- **Recorded data**
====================

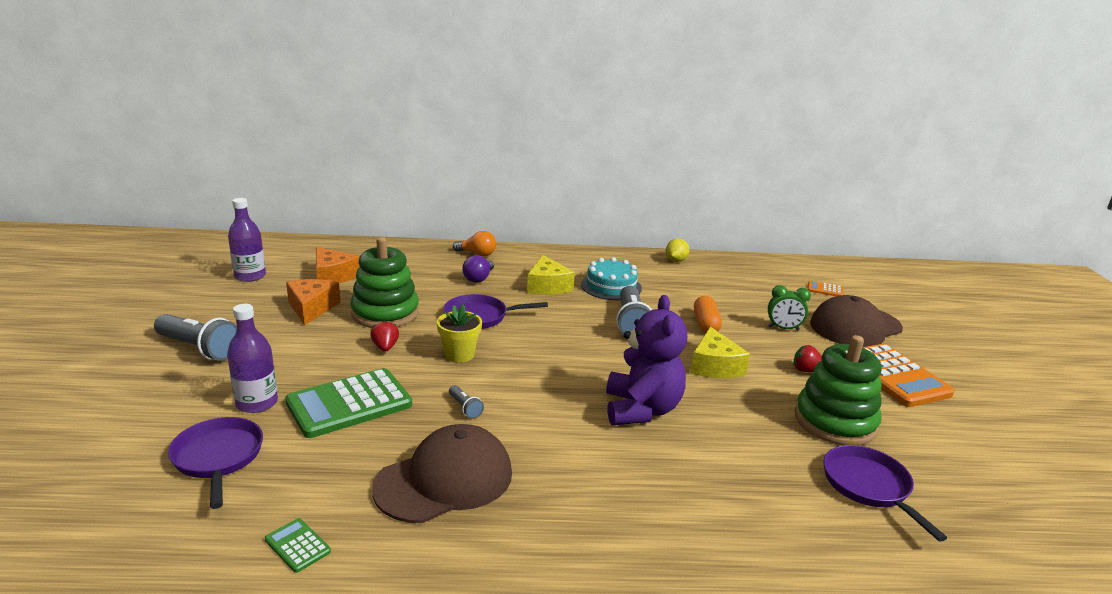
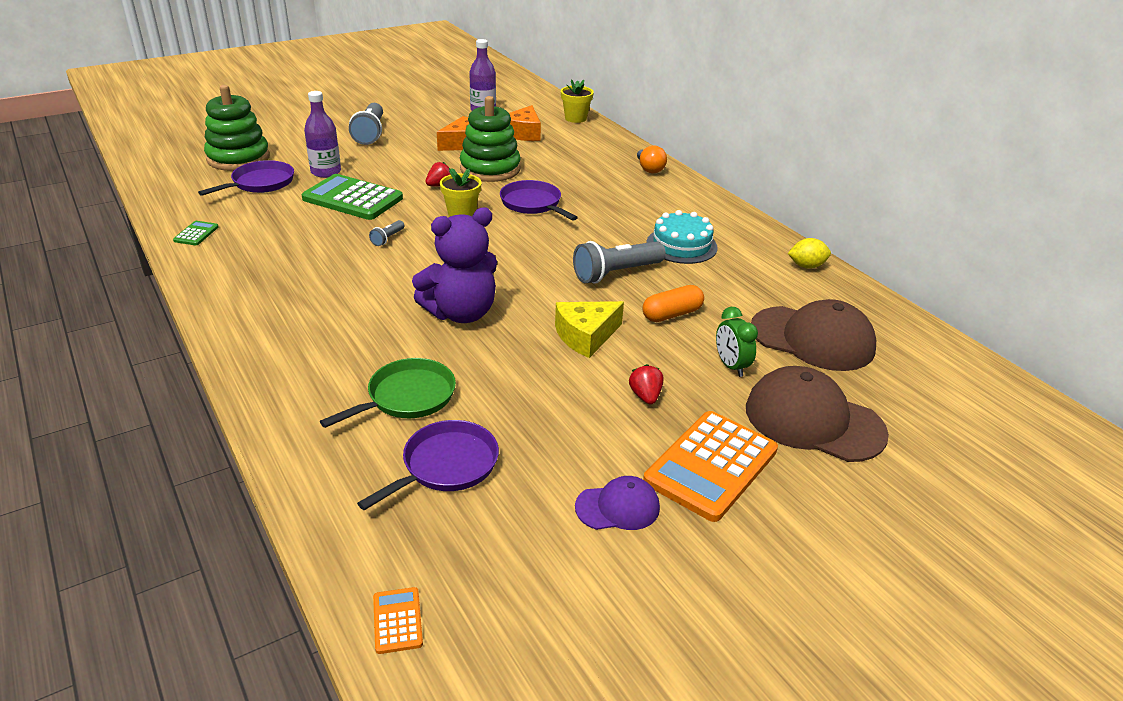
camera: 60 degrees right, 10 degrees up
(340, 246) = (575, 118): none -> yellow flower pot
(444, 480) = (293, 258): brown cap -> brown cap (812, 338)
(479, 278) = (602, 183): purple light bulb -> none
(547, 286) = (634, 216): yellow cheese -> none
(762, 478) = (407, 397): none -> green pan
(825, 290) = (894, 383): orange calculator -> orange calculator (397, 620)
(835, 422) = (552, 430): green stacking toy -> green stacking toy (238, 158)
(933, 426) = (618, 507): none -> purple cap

====================

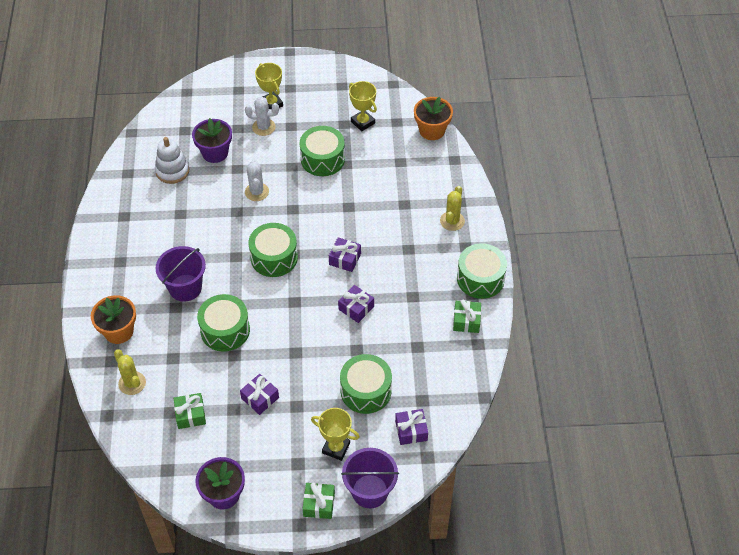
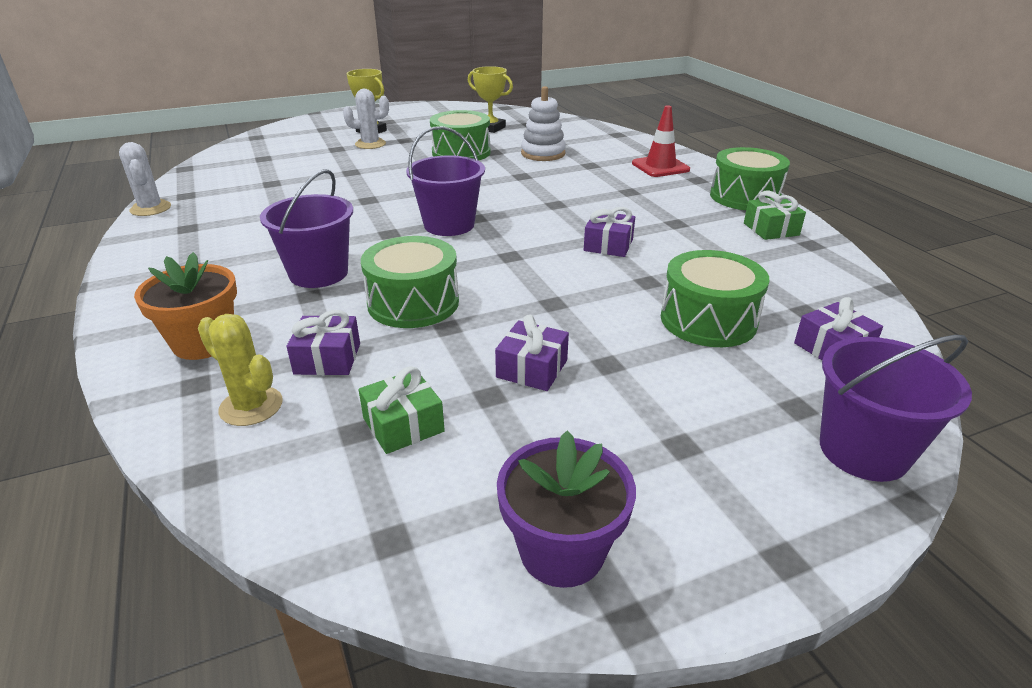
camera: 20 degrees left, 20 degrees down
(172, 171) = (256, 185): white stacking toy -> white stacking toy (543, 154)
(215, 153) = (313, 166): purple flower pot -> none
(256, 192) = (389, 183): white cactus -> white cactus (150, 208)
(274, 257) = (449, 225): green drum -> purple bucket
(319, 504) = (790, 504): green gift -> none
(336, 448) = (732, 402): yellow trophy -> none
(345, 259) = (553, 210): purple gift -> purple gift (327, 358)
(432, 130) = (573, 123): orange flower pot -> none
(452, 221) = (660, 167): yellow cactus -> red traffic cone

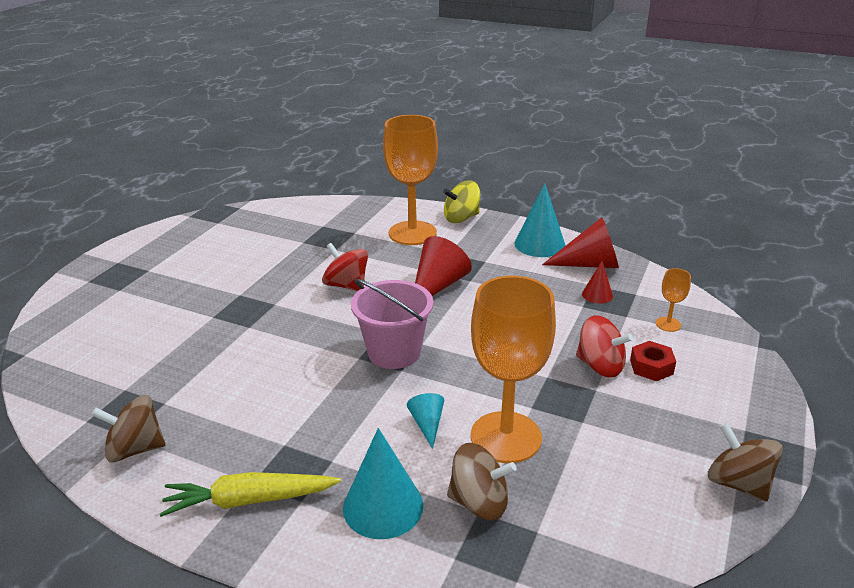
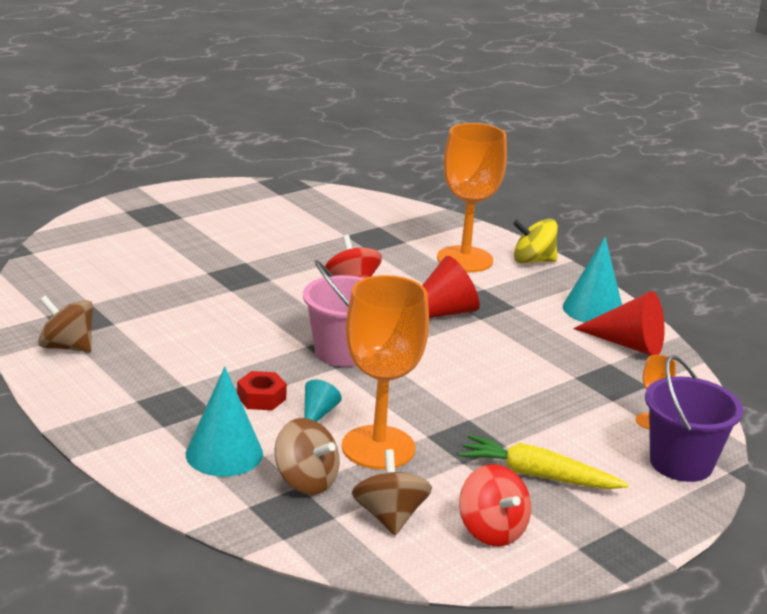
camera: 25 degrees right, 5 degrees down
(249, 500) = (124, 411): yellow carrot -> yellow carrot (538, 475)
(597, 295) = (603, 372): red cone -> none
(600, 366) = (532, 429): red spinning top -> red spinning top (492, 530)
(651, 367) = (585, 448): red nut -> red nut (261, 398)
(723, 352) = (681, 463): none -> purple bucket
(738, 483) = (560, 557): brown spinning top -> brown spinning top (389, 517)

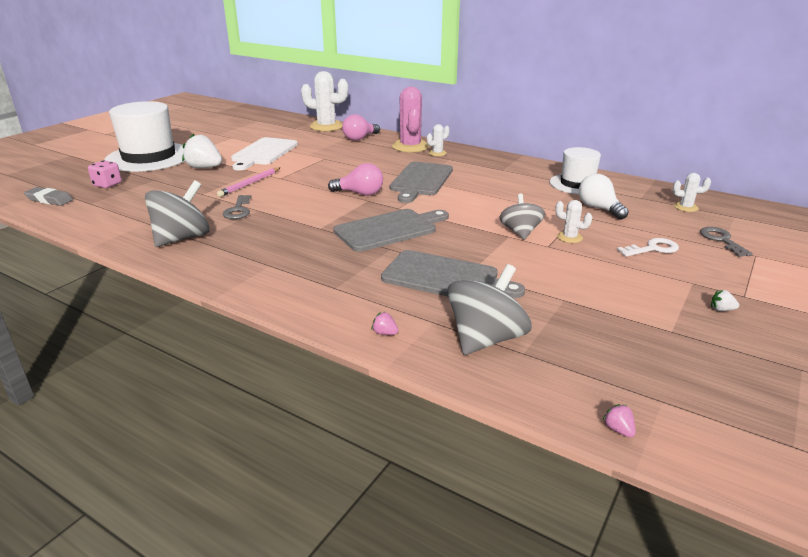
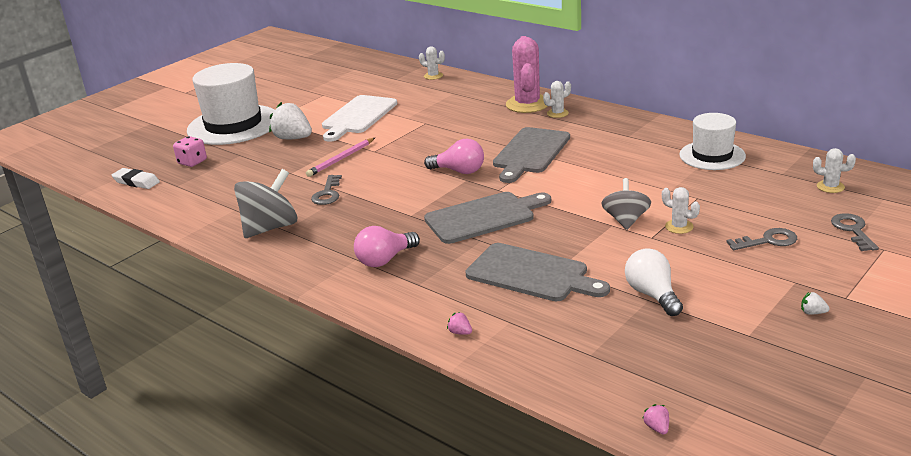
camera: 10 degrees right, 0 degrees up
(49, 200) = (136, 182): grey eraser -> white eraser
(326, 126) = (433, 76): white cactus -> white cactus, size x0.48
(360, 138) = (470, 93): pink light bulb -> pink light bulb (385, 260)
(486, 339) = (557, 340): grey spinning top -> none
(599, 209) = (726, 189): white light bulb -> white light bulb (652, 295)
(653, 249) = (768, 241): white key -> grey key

====================

- **Task to carry out**
Reproduce, word for word, everything in the listing above from the line containing "(738, 483) = (560, 557): brown" down to the line containing "(486, 339) = (557, 340): grey", both of them included. No pictures.

- **Exercise answer**
(738, 483) = (560, 557): brown spinning top -> brown spinning top (389, 517)

camera: 10 degrees right, 0 degrees up
(49, 200) = (136, 182): grey eraser -> white eraser
(326, 126) = (433, 76): white cactus -> white cactus, size x0.48
(360, 138) = (470, 93): pink light bulb -> pink light bulb (385, 260)
(486, 339) = (557, 340): grey spinning top -> none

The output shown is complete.